▸ Problem statement:
Give back the data below exactly as it was given.
[Input material Boundary: Start]
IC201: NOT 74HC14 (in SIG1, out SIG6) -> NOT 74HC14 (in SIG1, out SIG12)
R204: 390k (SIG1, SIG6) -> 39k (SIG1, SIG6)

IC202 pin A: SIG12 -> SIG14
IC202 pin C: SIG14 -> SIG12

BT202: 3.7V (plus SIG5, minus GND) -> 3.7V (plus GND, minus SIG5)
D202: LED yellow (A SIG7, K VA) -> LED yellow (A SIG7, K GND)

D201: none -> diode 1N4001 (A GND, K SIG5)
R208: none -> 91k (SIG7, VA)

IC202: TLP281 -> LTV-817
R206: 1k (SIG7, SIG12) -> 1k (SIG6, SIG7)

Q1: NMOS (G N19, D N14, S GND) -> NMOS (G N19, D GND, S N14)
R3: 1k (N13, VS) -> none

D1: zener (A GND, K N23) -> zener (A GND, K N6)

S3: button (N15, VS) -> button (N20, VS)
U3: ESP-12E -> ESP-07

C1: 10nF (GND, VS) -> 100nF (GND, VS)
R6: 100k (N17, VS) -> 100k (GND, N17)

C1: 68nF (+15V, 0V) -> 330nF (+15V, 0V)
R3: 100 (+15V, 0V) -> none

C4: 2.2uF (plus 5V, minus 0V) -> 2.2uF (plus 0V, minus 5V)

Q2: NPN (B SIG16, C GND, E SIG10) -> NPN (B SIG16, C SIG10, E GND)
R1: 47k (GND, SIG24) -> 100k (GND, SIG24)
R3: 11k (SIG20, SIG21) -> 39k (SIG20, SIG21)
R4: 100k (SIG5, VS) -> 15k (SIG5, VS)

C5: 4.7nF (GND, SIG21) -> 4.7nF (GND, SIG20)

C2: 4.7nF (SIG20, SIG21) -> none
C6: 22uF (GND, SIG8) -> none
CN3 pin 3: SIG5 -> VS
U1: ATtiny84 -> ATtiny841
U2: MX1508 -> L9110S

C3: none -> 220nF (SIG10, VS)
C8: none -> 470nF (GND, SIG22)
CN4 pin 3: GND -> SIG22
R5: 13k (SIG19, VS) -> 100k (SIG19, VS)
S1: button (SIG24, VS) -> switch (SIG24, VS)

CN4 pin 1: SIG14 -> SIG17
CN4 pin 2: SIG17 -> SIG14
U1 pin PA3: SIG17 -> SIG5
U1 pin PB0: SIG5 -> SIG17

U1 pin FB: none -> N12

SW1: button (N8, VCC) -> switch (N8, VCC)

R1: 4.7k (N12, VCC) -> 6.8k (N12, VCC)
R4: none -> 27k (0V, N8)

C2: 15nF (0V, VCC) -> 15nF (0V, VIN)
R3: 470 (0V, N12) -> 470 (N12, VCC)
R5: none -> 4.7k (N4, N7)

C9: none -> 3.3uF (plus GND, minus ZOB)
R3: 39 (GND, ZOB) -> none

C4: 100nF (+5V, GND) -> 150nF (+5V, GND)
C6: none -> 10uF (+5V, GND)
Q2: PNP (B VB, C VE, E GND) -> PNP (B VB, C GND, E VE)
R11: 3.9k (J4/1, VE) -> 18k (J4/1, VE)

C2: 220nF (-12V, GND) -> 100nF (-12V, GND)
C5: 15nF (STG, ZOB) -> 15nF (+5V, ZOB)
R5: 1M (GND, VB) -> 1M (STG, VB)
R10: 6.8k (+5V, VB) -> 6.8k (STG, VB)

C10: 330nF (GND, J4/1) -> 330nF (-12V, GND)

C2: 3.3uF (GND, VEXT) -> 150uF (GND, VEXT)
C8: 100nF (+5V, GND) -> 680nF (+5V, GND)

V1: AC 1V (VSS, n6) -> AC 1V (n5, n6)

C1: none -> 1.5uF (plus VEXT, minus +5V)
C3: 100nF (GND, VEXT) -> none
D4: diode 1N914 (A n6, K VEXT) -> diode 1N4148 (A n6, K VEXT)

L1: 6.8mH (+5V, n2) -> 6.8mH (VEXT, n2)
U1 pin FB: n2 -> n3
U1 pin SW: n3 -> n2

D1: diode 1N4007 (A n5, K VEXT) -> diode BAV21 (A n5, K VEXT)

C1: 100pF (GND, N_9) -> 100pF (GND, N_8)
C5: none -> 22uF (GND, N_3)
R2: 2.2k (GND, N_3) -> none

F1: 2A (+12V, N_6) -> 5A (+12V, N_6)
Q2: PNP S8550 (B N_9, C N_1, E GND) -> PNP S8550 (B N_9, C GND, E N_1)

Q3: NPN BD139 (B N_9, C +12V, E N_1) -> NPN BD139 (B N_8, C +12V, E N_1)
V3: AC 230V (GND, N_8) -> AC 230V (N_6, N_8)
[Input material Boundary: End]
▸ Task result:
IC201: NOT 74HC14 (in SIG1, out SIG6) -> NOT 74HC14 (in SIG1, out SIG12)
R204: 390k (SIG1, SIG6) -> 39k (SIG1, SIG6)

IC202 pin A: SIG12 -> SIG14
IC202 pin C: SIG14 -> SIG12

BT202: 3.7V (plus SIG5, minus GND) -> 3.7V (plus GND, minus SIG5)
D202: LED yellow (A SIG7, K VA) -> LED yellow (A SIG7, K GND)

D201: none -> diode 1N4001 (A GND, K SIG5)
R208: none -> 91k (SIG7, VA)

IC202: TLP281 -> LTV-817
R206: 1k (SIG7, SIG12) -> 1k (SIG6, SIG7)

Q1: NMOS (G N19, D N14, S GND) -> NMOS (G N19, D GND, S N14)
R3: 1k (N13, VS) -> none

D1: zener (A GND, K N23) -> zener (A GND, K N6)

S3: button (N15, VS) -> button (N20, VS)
U3: ESP-12E -> ESP-07

C1: 10nF (GND, VS) -> 100nF (GND, VS)
R6: 100k (N17, VS) -> 100k (GND, N17)

C1: 68nF (+15V, 0V) -> 330nF (+15V, 0V)
R3: 100 (+15V, 0V) -> none

C4: 2.2uF (plus 5V, minus 0V) -> 2.2uF (plus 0V, minus 5V)

Q2: NPN (B SIG16, C GND, E SIG10) -> NPN (B SIG16, C SIG10, E GND)
R1: 47k (GND, SIG24) -> 100k (GND, SIG24)
R3: 11k (SIG20, SIG21) -> 39k (SIG20, SIG21)
R4: 100k (SIG5, VS) -> 15k (SIG5, VS)

C5: 4.7nF (GND, SIG21) -> 4.7nF (GND, SIG20)

C2: 4.7nF (SIG20, SIG21) -> none
C6: 22uF (GND, SIG8) -> none
CN3 pin 3: SIG5 -> VS
U1: ATtiny84 -> ATtiny841
U2: MX1508 -> L9110S

C3: none -> 220nF (SIG10, VS)
C8: none -> 470nF (GND, SIG22)
CN4 pin 3: GND -> SIG22
R5: 13k (SIG19, VS) -> 100k (SIG19, VS)
S1: button (SIG24, VS) -> switch (SIG24, VS)

CN4 pin 1: SIG14 -> SIG17
CN4 pin 2: SIG17 -> SIG14
U1 pin PA3: SIG17 -> SIG5
U1 pin PB0: SIG5 -> SIG17

U1 pin FB: none -> N12

SW1: button (N8, VCC) -> switch (N8, VCC)

R1: 4.7k (N12, VCC) -> 6.8k (N12, VCC)
R4: none -> 27k (0V, N8)

C2: 15nF (0V, VCC) -> 15nF (0V, VIN)
R3: 470 (0V, N12) -> 470 (N12, VCC)
R5: none -> 4.7k (N4, N7)

C9: none -> 3.3uF (plus GND, minus ZOB)
R3: 39 (GND, ZOB) -> none

C4: 100nF (+5V, GND) -> 150nF (+5V, GND)
C6: none -> 10uF (+5V, GND)
Q2: PNP (B VB, C VE, E GND) -> PNP (B VB, C GND, E VE)
R11: 3.9k (J4/1, VE) -> 18k (J4/1, VE)

C2: 220nF (-12V, GND) -> 100nF (-12V, GND)
C5: 15nF (STG, ZOB) -> 15nF (+5V, ZOB)
R5: 1M (GND, VB) -> 1M (STG, VB)
R10: 6.8k (+5V, VB) -> 6.8k (STG, VB)

C10: 330nF (GND, J4/1) -> 330nF (-12V, GND)

C2: 3.3uF (GND, VEXT) -> 150uF (GND, VEXT)
C8: 100nF (+5V, GND) -> 680nF (+5V, GND)

V1: AC 1V (VSS, n6) -> AC 1V (n5, n6)

C1: none -> 1.5uF (plus VEXT, minus +5V)
C3: 100nF (GND, VEXT) -> none
D4: diode 1N914 (A n6, K VEXT) -> diode 1N4148 (A n6, K VEXT)

L1: 6.8mH (+5V, n2) -> 6.8mH (VEXT, n2)
U1 pin FB: n2 -> n3
U1 pin SW: n3 -> n2

D1: diode 1N4007 (A n5, K VEXT) -> diode BAV21 (A n5, K VEXT)

C1: 100pF (GND, N_9) -> 100pF (GND, N_8)
C5: none -> 22uF (GND, N_3)
R2: 2.2k (GND, N_3) -> none

F1: 2A (+12V, N_6) -> 5A (+12V, N_6)
Q2: PNP S8550 (B N_9, C N_1, E GND) -> PNP S8550 (B N_9, C GND, E N_1)

Q3: NPN BD139 (B N_9, C +12V, E N_1) -> NPN BD139 (B N_8, C +12V, E N_1)
V3: AC 230V (GND, N_8) -> AC 230V (N_6, N_8)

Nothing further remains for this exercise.